About this exercise
Each line from the one containing "repainted | white" through the end of the entries below should be transcribed exactly, and no other line.

Object matching data
··········

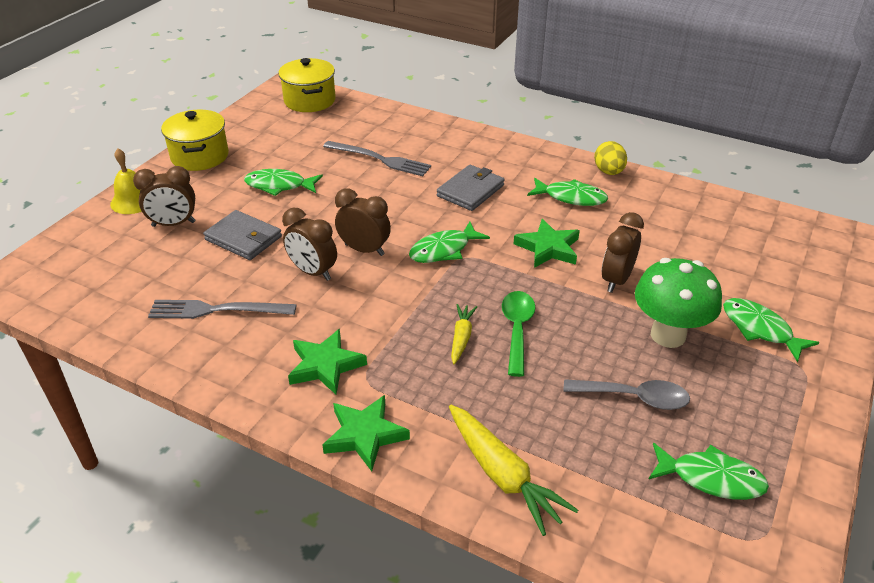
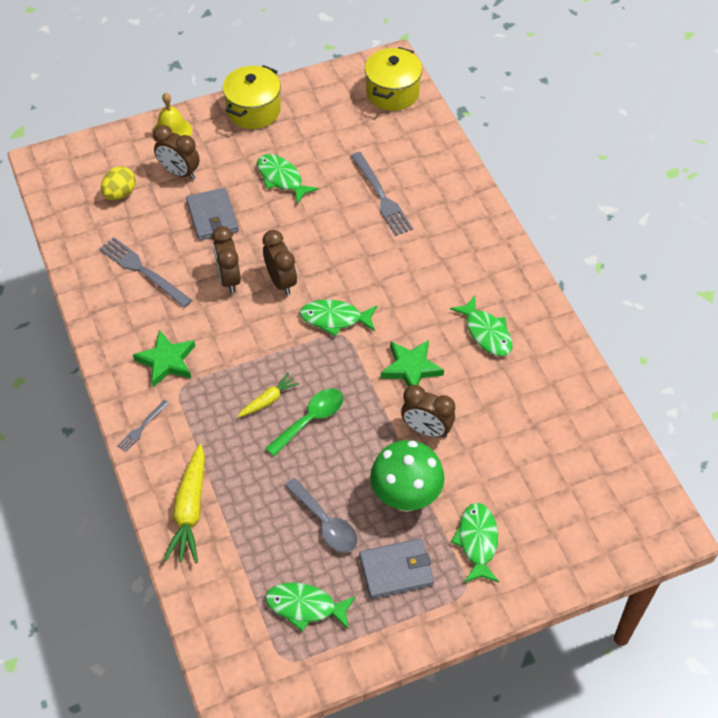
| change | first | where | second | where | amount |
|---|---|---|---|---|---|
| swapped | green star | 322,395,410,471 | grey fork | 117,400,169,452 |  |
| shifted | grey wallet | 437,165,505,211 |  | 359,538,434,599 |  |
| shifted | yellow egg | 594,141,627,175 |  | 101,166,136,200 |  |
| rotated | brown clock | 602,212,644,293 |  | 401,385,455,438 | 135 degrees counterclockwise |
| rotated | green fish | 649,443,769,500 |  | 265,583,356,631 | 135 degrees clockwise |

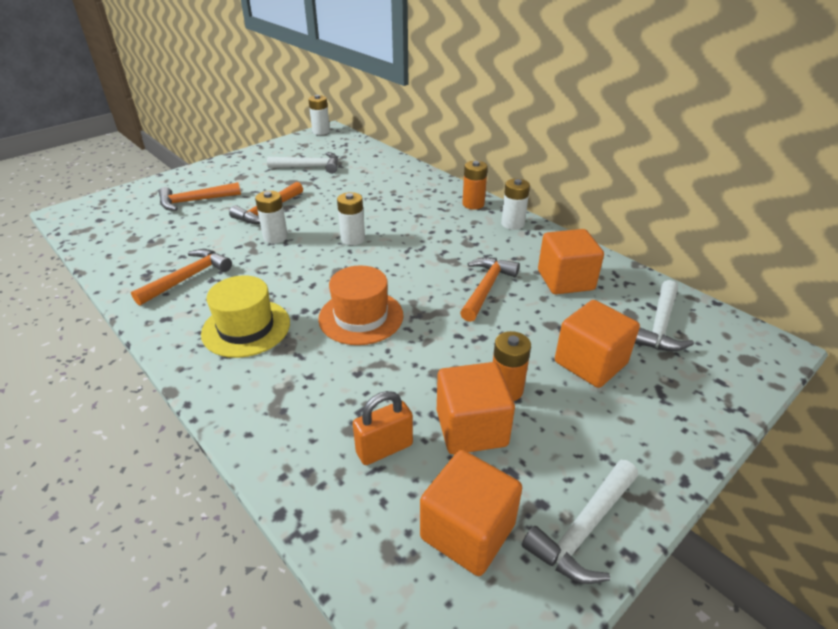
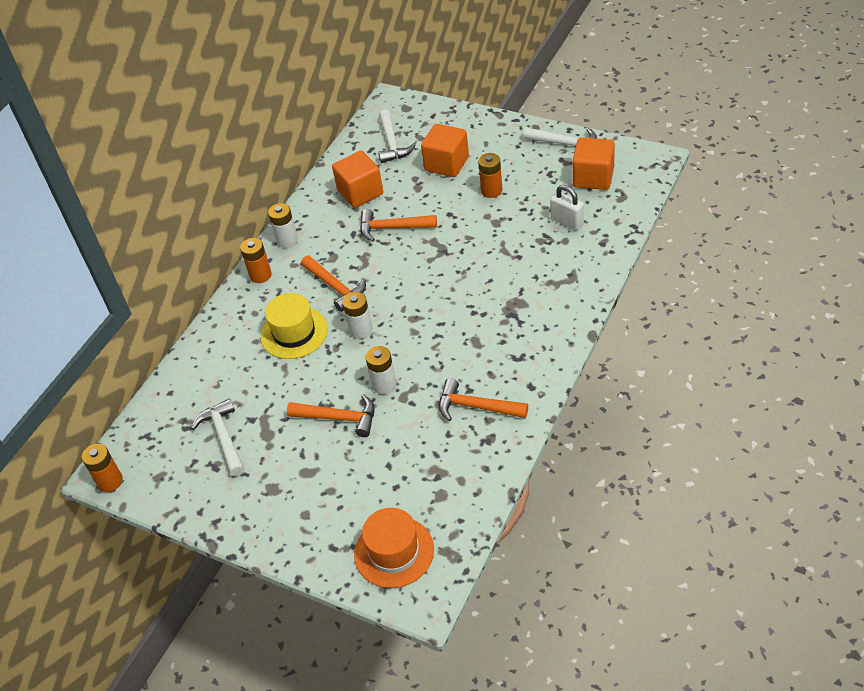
| change | first | where | second | where | amount |
|---|---|---|---|---|---|
| shifted | orange hammer | 159,182,241,211 |  | 301,255,366,312 |  |
| shifted | yellow hat | 201,275,290,358 |  | 260,293,328,359 |  |
| repainted | white battery | 308,95,330,135 | orange battery | 82,444,123,492 |  |
| shifted | orange hat | 318,265,404,345 |  | 354,508,434,588 |  |
| repainted | orange padlock | 353,391,413,465 | white padlock | 550,185,584,230 |  |
| gone | orange cube | 437,362,515,454 |  |  |  |
| rotated | white hammer | 635,280,694,351 |  | 378,109,416,163 | 75 degrees clockwise |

··········

Exercise result
| repainted | white battery | 308,95,330,135 | orange battery | 82,444,123,492 |  |
| shifted | orange hat | 318,265,404,345 |  | 354,508,434,588 |  |
| repainted | orange padlock | 353,391,413,465 | white padlock | 550,185,584,230 |  |
| gone | orange cube | 437,362,515,454 |  |  |  |
| rotated | white hammer | 635,280,694,351 |  | 378,109,416,163 | 75 degrees clockwise |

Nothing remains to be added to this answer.